Before-and-after change records:
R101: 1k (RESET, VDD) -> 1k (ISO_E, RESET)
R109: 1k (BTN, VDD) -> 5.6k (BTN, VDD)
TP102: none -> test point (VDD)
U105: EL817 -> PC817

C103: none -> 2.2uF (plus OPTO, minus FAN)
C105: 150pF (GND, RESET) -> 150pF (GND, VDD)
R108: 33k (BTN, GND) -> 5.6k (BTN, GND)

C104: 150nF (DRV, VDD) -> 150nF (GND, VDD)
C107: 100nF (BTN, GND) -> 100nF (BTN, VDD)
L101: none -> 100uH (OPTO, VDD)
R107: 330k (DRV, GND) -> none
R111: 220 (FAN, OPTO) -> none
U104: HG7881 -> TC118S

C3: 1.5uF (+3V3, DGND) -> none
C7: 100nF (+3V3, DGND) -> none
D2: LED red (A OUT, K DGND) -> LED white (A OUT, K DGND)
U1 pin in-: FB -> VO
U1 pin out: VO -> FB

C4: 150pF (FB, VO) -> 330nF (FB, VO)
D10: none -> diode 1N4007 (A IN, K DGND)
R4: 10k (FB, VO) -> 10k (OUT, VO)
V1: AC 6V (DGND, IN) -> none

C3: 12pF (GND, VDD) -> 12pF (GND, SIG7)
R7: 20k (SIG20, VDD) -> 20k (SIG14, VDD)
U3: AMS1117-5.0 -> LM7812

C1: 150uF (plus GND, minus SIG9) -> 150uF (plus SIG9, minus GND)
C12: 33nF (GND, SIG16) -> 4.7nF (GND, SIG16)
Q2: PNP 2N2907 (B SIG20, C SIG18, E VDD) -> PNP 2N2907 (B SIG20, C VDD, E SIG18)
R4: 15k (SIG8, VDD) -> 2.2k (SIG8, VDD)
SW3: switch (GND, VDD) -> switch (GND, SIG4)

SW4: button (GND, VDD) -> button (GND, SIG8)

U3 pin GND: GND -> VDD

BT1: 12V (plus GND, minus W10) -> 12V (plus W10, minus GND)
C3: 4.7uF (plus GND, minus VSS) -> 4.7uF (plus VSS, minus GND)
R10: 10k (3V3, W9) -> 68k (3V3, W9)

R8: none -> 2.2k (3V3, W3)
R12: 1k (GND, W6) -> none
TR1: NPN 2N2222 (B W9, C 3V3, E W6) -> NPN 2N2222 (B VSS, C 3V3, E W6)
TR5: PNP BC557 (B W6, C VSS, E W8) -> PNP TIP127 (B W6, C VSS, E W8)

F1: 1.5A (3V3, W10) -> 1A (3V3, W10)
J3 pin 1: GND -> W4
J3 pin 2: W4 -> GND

Task brief: Repeat each entry above exactly as it appears.

Answer area:
R101: 1k (RESET, VDD) -> 1k (ISO_E, RESET)
R109: 1k (BTN, VDD) -> 5.6k (BTN, VDD)
TP102: none -> test point (VDD)
U105: EL817 -> PC817

C103: none -> 2.2uF (plus OPTO, minus FAN)
C105: 150pF (GND, RESET) -> 150pF (GND, VDD)
R108: 33k (BTN, GND) -> 5.6k (BTN, GND)

C104: 150nF (DRV, VDD) -> 150nF (GND, VDD)
C107: 100nF (BTN, GND) -> 100nF (BTN, VDD)
L101: none -> 100uH (OPTO, VDD)
R107: 330k (DRV, GND) -> none
R111: 220 (FAN, OPTO) -> none
U104: HG7881 -> TC118S

C3: 1.5uF (+3V3, DGND) -> none
C7: 100nF (+3V3, DGND) -> none
D2: LED red (A OUT, K DGND) -> LED white (A OUT, K DGND)
U1 pin in-: FB -> VO
U1 pin out: VO -> FB

C4: 150pF (FB, VO) -> 330nF (FB, VO)
D10: none -> diode 1N4007 (A IN, K DGND)
R4: 10k (FB, VO) -> 10k (OUT, VO)
V1: AC 6V (DGND, IN) -> none

C3: 12pF (GND, VDD) -> 12pF (GND, SIG7)
R7: 20k (SIG20, VDD) -> 20k (SIG14, VDD)
U3: AMS1117-5.0 -> LM7812

C1: 150uF (plus GND, minus SIG9) -> 150uF (plus SIG9, minus GND)
C12: 33nF (GND, SIG16) -> 4.7nF (GND, SIG16)
Q2: PNP 2N2907 (B SIG20, C SIG18, E VDD) -> PNP 2N2907 (B SIG20, C VDD, E SIG18)
R4: 15k (SIG8, VDD) -> 2.2k (SIG8, VDD)
SW3: switch (GND, VDD) -> switch (GND, SIG4)

SW4: button (GND, VDD) -> button (GND, SIG8)

U3 pin GND: GND -> VDD

BT1: 12V (plus GND, minus W10) -> 12V (plus W10, minus GND)
C3: 4.7uF (plus GND, minus VSS) -> 4.7uF (plus VSS, minus GND)
R10: 10k (3V3, W9) -> 68k (3V3, W9)

R8: none -> 2.2k (3V3, W3)
R12: 1k (GND, W6) -> none
TR1: NPN 2N2222 (B W9, C 3V3, E W6) -> NPN 2N2222 (B VSS, C 3V3, E W6)
TR5: PNP BC557 (B W6, C VSS, E W8) -> PNP TIP127 (B W6, C VSS, E W8)

F1: 1.5A (3V3, W10) -> 1A (3V3, W10)
J3 pin 1: GND -> W4
J3 pin 2: W4 -> GND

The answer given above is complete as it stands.